Object correspondence data
==========

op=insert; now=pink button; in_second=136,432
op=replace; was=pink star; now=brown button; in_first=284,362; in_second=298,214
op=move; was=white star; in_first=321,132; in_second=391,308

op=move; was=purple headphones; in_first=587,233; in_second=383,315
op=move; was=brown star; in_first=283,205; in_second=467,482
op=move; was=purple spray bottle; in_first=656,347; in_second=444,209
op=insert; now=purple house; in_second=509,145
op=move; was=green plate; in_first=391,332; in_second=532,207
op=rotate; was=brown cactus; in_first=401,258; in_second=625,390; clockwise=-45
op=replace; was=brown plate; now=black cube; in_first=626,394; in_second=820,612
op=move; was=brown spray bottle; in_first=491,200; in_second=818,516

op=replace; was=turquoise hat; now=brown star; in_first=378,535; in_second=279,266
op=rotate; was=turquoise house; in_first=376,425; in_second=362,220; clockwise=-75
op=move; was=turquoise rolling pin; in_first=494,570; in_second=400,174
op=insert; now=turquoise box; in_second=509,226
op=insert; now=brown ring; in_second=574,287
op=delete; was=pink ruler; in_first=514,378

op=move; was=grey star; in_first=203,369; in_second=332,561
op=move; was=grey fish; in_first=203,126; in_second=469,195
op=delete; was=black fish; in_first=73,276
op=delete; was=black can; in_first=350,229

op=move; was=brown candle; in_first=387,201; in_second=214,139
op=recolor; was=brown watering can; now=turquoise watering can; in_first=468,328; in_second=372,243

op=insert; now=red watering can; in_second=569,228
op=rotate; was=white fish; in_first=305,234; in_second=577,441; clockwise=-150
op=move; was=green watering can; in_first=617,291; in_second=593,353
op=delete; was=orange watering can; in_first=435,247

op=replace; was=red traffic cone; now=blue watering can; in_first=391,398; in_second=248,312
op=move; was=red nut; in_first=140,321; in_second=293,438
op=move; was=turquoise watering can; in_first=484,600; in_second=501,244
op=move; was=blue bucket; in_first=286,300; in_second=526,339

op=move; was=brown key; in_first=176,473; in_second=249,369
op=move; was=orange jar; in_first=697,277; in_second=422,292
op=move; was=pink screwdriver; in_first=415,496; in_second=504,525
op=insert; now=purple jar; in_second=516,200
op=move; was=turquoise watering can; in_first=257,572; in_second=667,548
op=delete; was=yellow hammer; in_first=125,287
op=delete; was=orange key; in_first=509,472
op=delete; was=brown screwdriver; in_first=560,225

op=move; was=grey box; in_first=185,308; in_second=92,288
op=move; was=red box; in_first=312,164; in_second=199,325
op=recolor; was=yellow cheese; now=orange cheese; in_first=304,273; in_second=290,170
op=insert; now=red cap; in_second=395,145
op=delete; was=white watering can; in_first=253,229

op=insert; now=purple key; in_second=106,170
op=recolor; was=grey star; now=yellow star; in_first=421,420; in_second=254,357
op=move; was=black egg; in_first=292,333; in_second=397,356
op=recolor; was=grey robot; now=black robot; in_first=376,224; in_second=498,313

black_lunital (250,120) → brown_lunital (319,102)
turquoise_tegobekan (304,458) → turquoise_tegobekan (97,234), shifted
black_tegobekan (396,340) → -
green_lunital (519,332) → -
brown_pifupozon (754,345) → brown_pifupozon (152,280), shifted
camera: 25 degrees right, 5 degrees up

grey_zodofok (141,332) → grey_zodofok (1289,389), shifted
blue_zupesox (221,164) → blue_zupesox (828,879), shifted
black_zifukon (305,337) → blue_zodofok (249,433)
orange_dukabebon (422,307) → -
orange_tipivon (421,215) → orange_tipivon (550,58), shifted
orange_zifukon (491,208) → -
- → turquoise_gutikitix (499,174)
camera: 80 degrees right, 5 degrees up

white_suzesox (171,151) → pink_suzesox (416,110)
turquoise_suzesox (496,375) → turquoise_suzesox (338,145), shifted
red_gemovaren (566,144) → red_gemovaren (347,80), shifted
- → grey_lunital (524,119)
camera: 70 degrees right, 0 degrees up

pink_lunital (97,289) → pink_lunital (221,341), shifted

==========

Every line from the first entry to the line containing "op=replace; was=pink star;" should be transcribed exactly, and nothing beyond it.

op=insert; now=pink button; in_second=136,432
op=replace; was=pink star; now=brown button; in_first=284,362; in_second=298,214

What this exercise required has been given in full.